● DESCRIPTION OF THE TASK: A single stretch of the material below is to be transcribed exactly, starting at the line with "orange watering can [70,153,155,211]" and ending after the line with "none -> purple stacking toy [314,235,389,344]".

______________________________

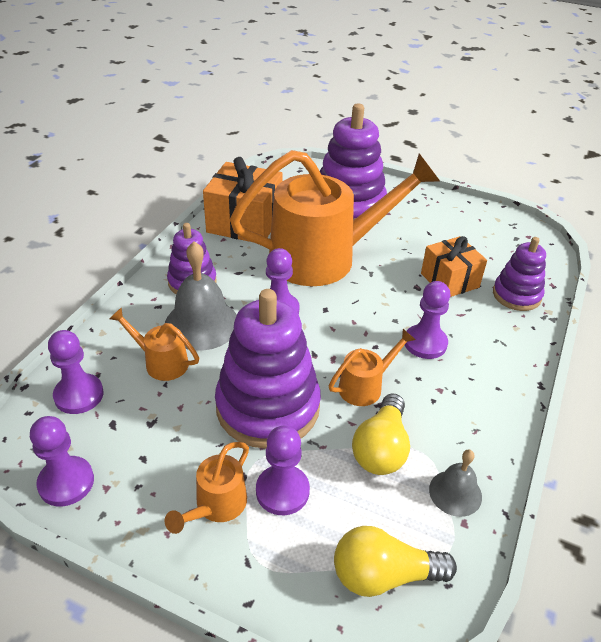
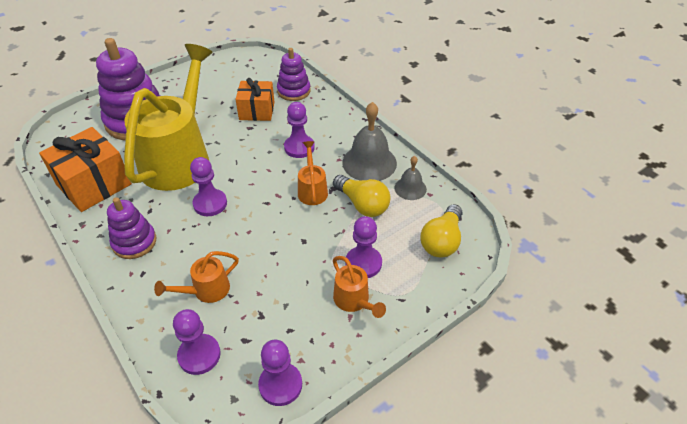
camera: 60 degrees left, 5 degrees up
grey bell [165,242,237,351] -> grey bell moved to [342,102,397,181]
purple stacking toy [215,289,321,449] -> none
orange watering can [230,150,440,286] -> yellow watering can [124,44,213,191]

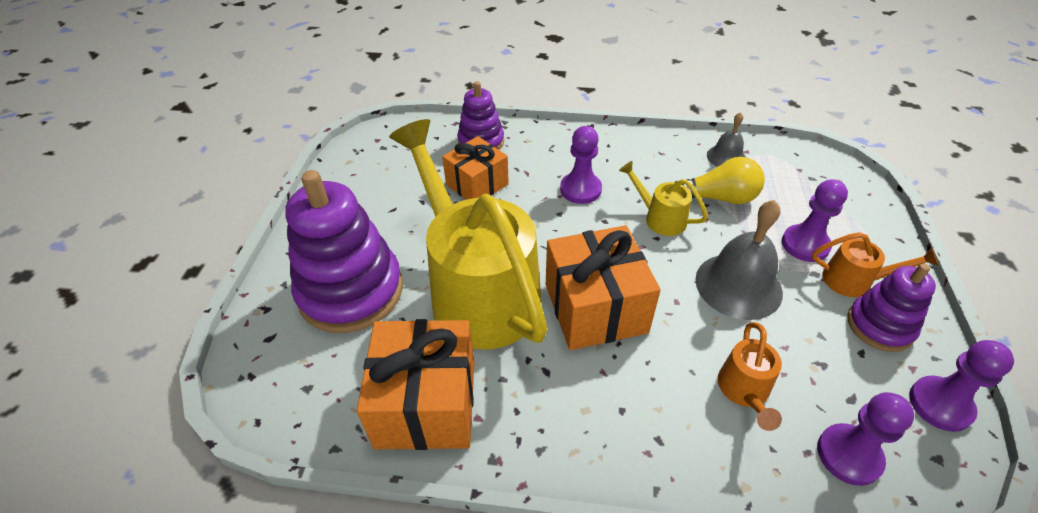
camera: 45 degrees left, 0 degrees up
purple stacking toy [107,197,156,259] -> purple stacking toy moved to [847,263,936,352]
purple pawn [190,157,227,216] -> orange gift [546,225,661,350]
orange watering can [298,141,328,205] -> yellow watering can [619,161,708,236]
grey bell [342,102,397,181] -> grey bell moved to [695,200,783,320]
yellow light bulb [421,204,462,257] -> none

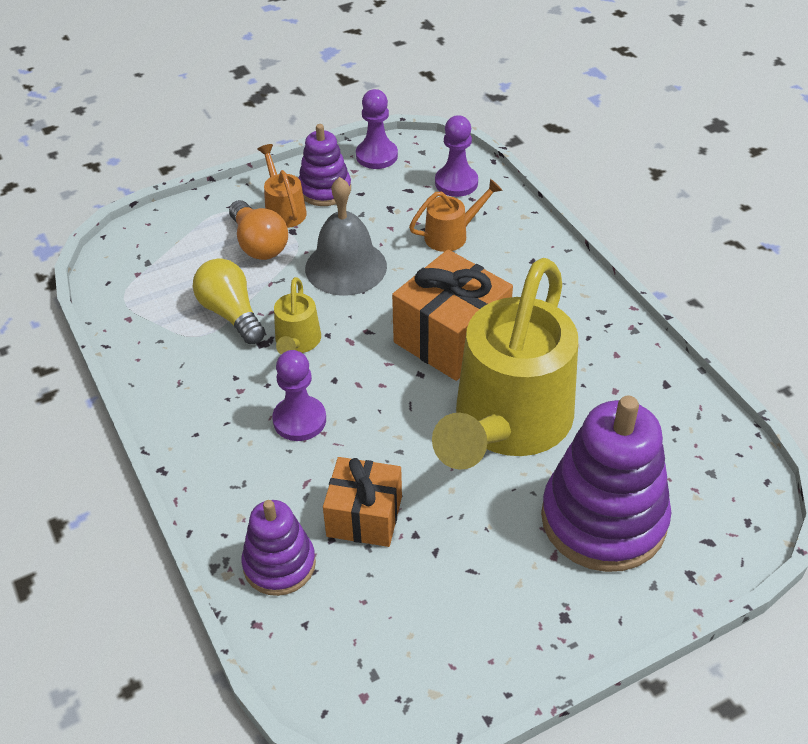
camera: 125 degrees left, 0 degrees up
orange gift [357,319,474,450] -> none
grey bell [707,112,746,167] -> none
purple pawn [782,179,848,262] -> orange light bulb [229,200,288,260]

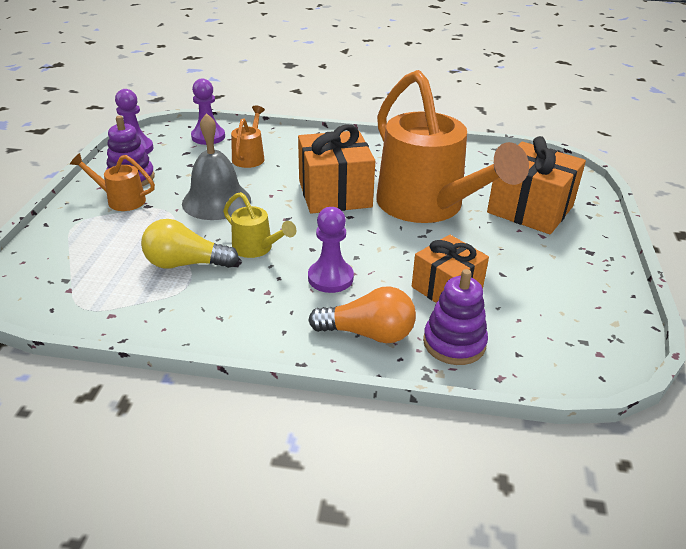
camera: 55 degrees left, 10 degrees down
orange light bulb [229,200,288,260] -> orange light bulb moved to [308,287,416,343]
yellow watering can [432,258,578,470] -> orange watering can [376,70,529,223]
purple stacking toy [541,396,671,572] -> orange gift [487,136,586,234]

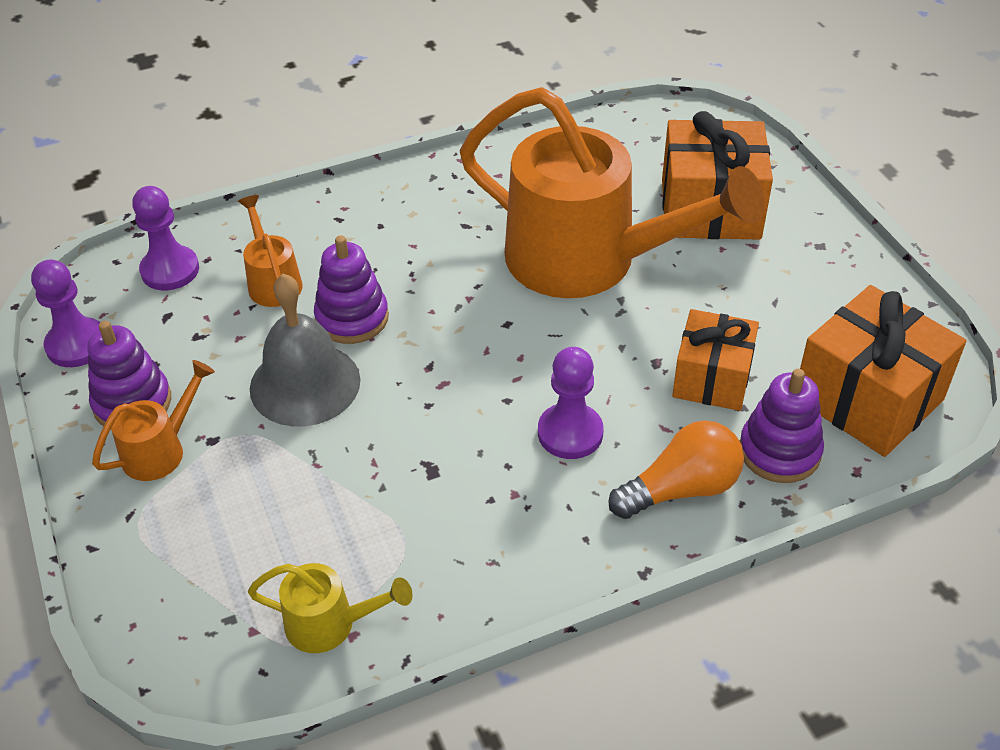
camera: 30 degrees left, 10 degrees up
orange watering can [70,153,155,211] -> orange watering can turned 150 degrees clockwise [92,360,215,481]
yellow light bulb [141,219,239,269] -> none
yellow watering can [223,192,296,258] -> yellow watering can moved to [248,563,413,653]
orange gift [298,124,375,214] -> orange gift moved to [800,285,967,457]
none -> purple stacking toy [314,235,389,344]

______________________________

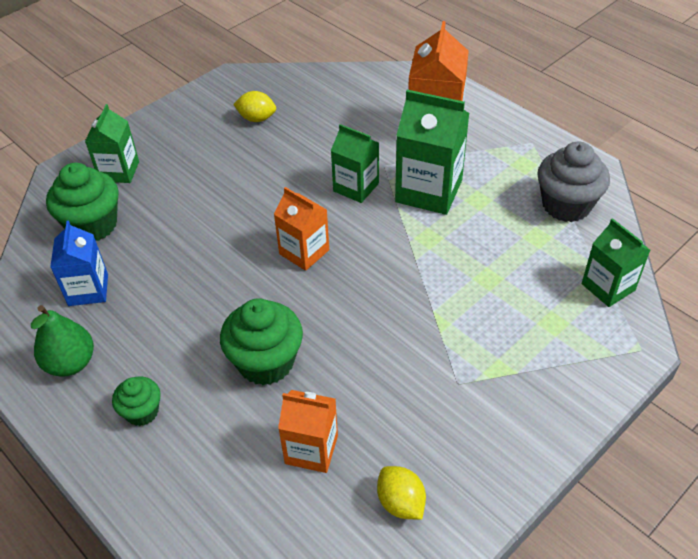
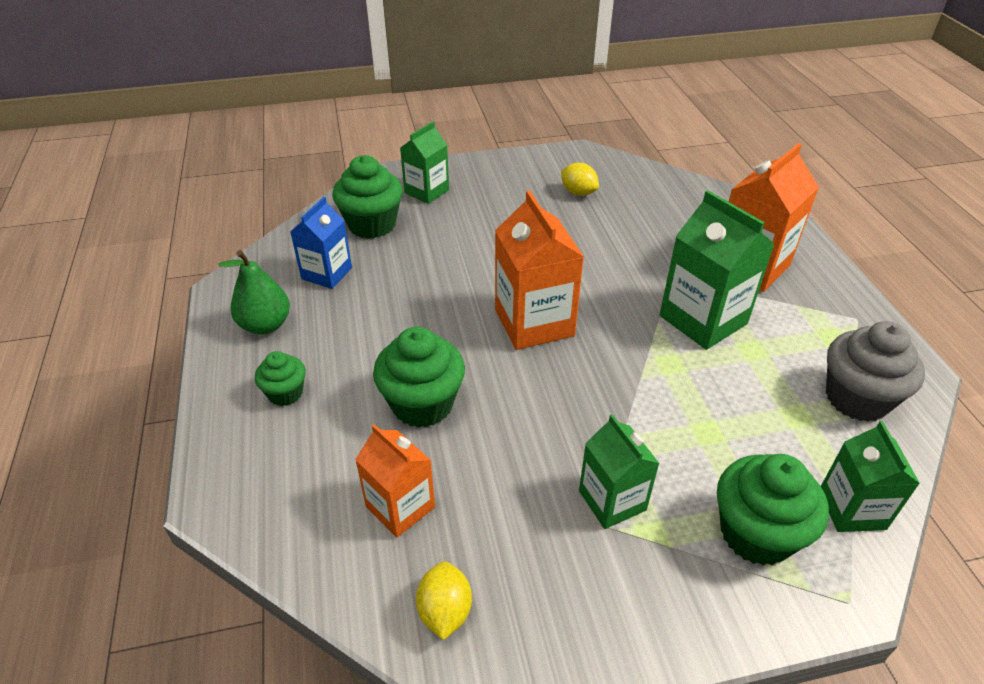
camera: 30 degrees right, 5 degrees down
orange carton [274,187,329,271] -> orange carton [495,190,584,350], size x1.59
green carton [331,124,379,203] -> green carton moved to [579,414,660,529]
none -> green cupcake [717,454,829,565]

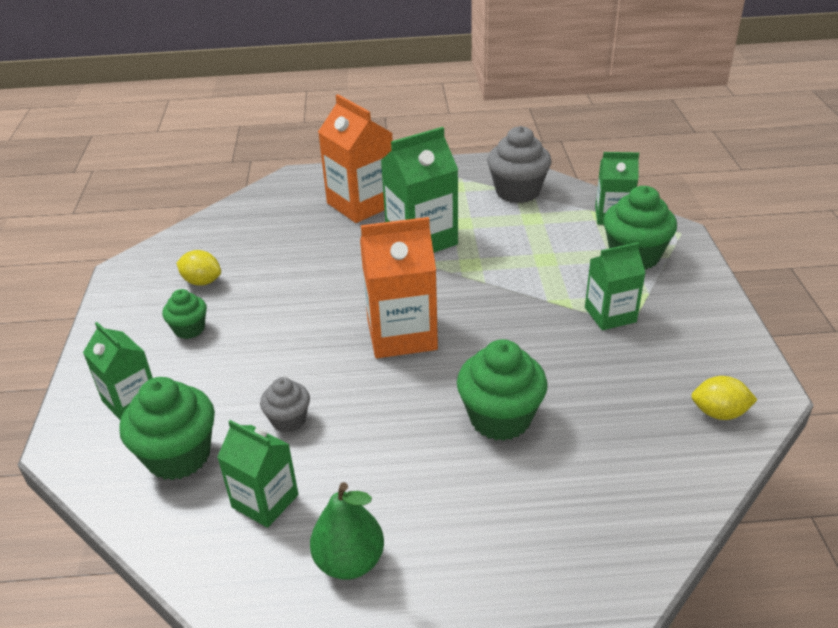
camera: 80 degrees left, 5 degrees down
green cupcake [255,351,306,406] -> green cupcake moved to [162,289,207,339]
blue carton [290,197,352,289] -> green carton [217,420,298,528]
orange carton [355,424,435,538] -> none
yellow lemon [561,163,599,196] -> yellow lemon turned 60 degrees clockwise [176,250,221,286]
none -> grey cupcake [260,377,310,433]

______________________________

● ANSWER TO THIS EXERCISE:
orange watering can [70,153,155,211] -> orange watering can turned 150 degrees clockwise [92,360,215,481]
yellow light bulb [141,219,239,269] -> none
yellow watering can [223,192,296,258] -> yellow watering can moved to [248,563,413,653]
orange gift [298,124,375,214] -> orange gift moved to [800,285,967,457]
none -> purple stacking toy [314,235,389,344]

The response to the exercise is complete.